▸ **What the exercise asks**
Every entry below should be written out exactly, and no image should appear.

━━━

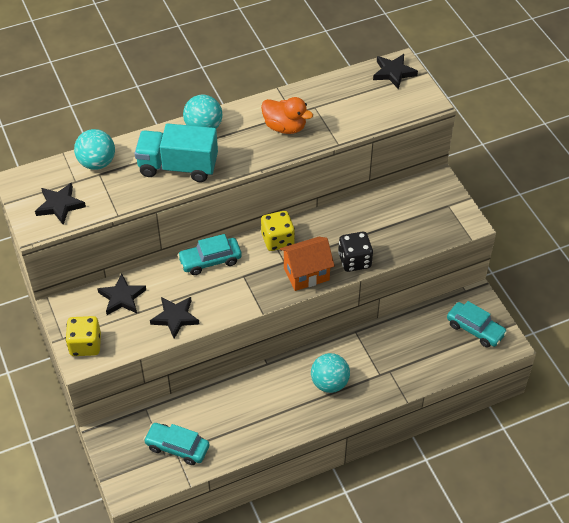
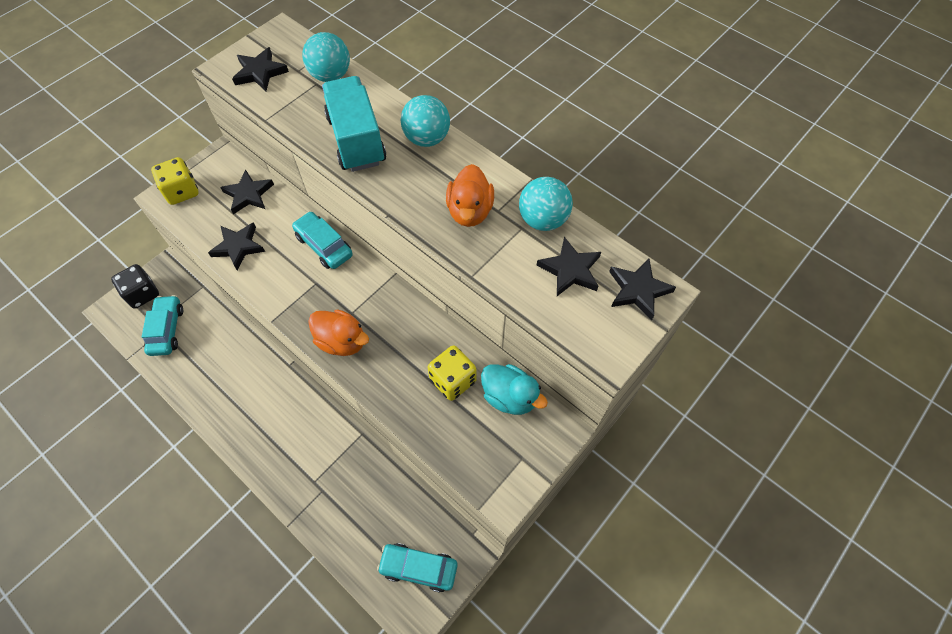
camera: 65 degrees right, 10 degrees up
(277, 240) = (379, 294): yellow dice -> yellow dice (453, 380)
(306, 274) = (342, 341): orange house -> orange duck
(329, 383) = (285, 434): turquoise ball -> turquoise ball (543, 220)
(354, 261) = (382, 383): black dice -> black dice (142, 294)
(361, 96) = (570, 270): none -> black star
(402, 196) = (510, 397): none -> turquoise duck
(475, 329) = (418, 568): turquoise car -> turquoise car turned 90 degrees clockwise

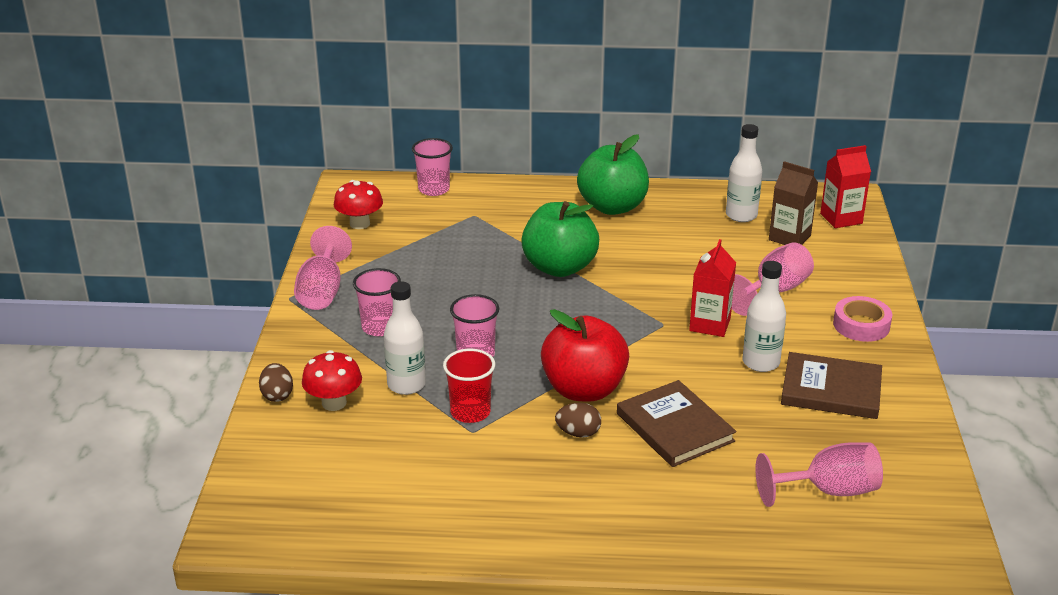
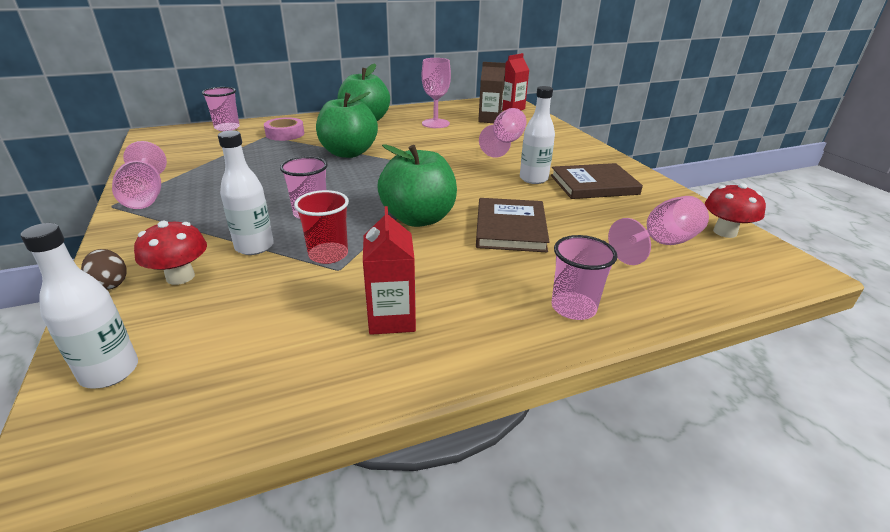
camera: 25 degrees left, 0 degrees up
(360, 224) = (170, 152): red mushroom -> red mushroom (725, 232)
(380, 327) = (211, 210): pink cup -> pink cup (573, 308)
(578, 433) = (436, 249): brown egg -> none
(584, 389) = (418, 218): red apple -> green apple
(675, 427) = (510, 228): brown book -> brown book turned 60 degrees clockwise
(705, 231) = (435, 123): none -> pink goblet
(710, 324) = (480, 165): red carton -> red carton (391, 318)
(741, 215) = (451, 114): white bottle -> white bottle (110, 371)
(861, 325) = (574, 150): pink tape -> pink tape (285, 134)

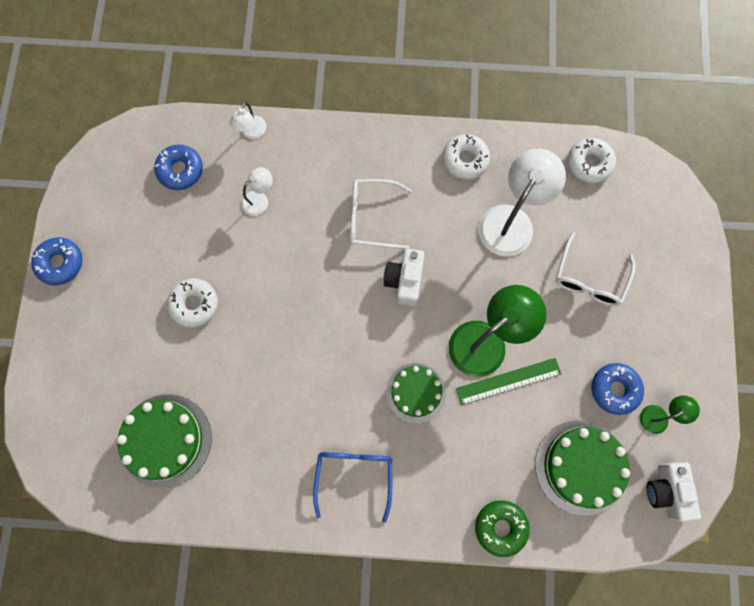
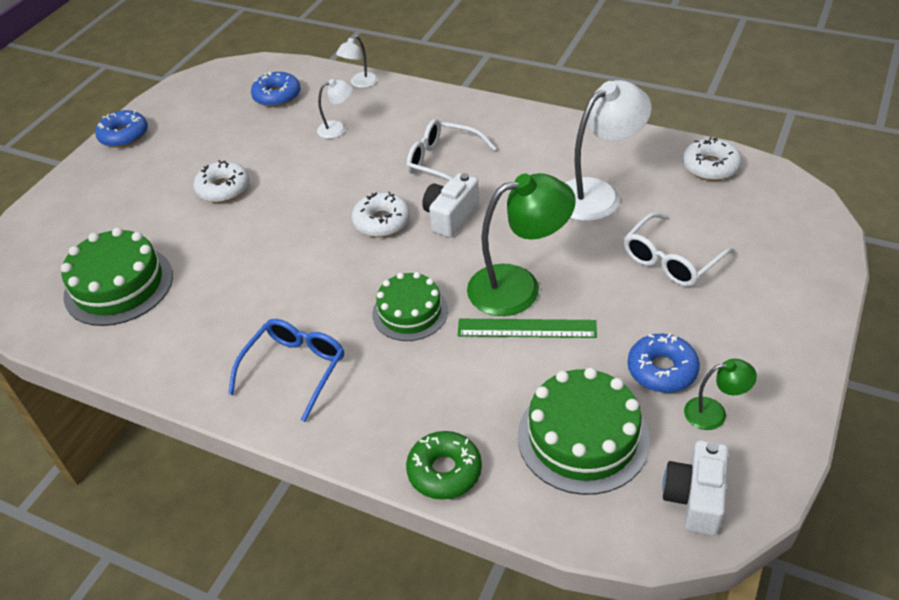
camera: 25 degrees right, 30 degrees down
(465, 160) = (567, 139): white donut -> white donut (382, 222)

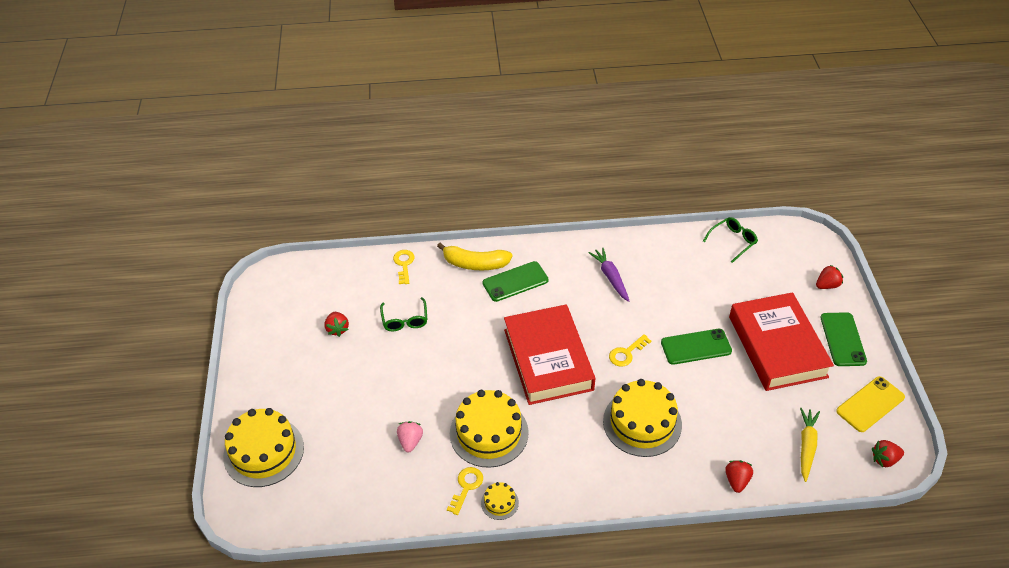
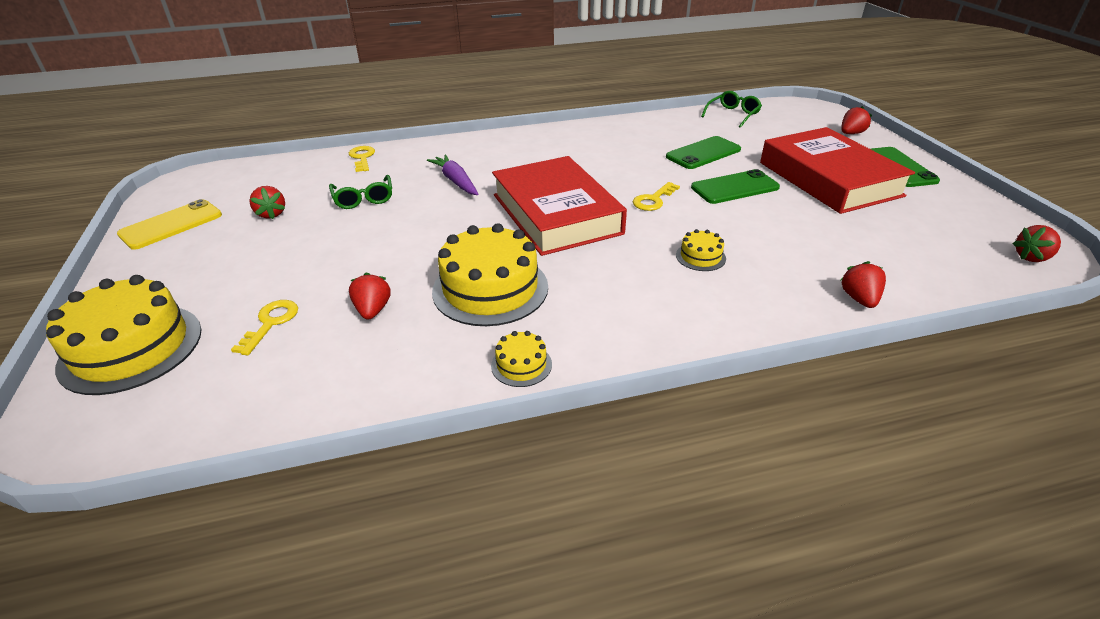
camera: 10 degrees left, 10 degrees down
(410, 441) = (373, 310): pink strawberry -> red strawberry
(466, 487) = (465, 352): yellow key -> yellow key (270, 323)
(475, 264) = (449, 150): yellow banana -> none
(515, 281) = (500, 159): green phone -> green phone (703, 153)
(610, 277) = (611, 147): purple carrot -> purple carrot (456, 181)
(642, 423) = (700, 257): yellow cake -> yellow cake, size x0.45
(806, 446) = (925, 256): yellow carrot -> none
(870, 404) = (971, 212): yellow phone -> yellow phone (171, 225)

━━━

▸ **Solution**
camera: 65 degrees right, 10 degrees up
(277, 240) = (379, 294): yellow dice -> yellow dice (453, 380)
(306, 274) = (342, 341): orange house -> orange duck
(329, 383) = (285, 434): turquoise ball -> turquoise ball (543, 220)
(354, 261) = (382, 383): black dice -> black dice (142, 294)
(361, 96) = (570, 270): none -> black star
(402, 196) = (510, 397): none -> turquoise duck
(475, 329) = (418, 568): turquoise car -> turquoise car turned 90 degrees clockwise

camera: 25 degrees left, 0 degrees up
(360, 224) = (170, 152): red mushroom -> red mushroom (725, 232)
(380, 327) = (211, 210): pink cup -> pink cup (573, 308)
(578, 433) = (436, 249): brown egg -> none
(584, 389) = (418, 218): red apple -> green apple
(675, 427) = (510, 228): brown book -> brown book turned 60 degrees clockwise
(705, 231) = (435, 123): none -> pink goblet
(710, 324) = (480, 165): red carton -> red carton (391, 318)
(741, 215) = (451, 114): white bottle -> white bottle (110, 371)
(861, 325) = (574, 150): pink tape -> pink tape (285, 134)

camera: 25 degrees right, 30 degrees down
(465, 160) = (567, 139): white donut -> white donut (382, 222)

camera: 10 degrees left, 10 degrees down
(410, 441) = (373, 310): pink strawberry -> red strawberry
(466, 487) = (465, 352): yellow key -> yellow key (270, 323)
(475, 264) = (449, 150): yellow banana -> none
(515, 281) = (500, 159): green phone -> green phone (703, 153)
(610, 277) = (611, 147): purple carrot -> purple carrot (456, 181)
(642, 423) = (700, 257): yellow cake -> yellow cake, size x0.45
(806, 446) = (925, 256): yellow carrot -> none
(870, 404) = (971, 212): yellow phone -> yellow phone (171, 225)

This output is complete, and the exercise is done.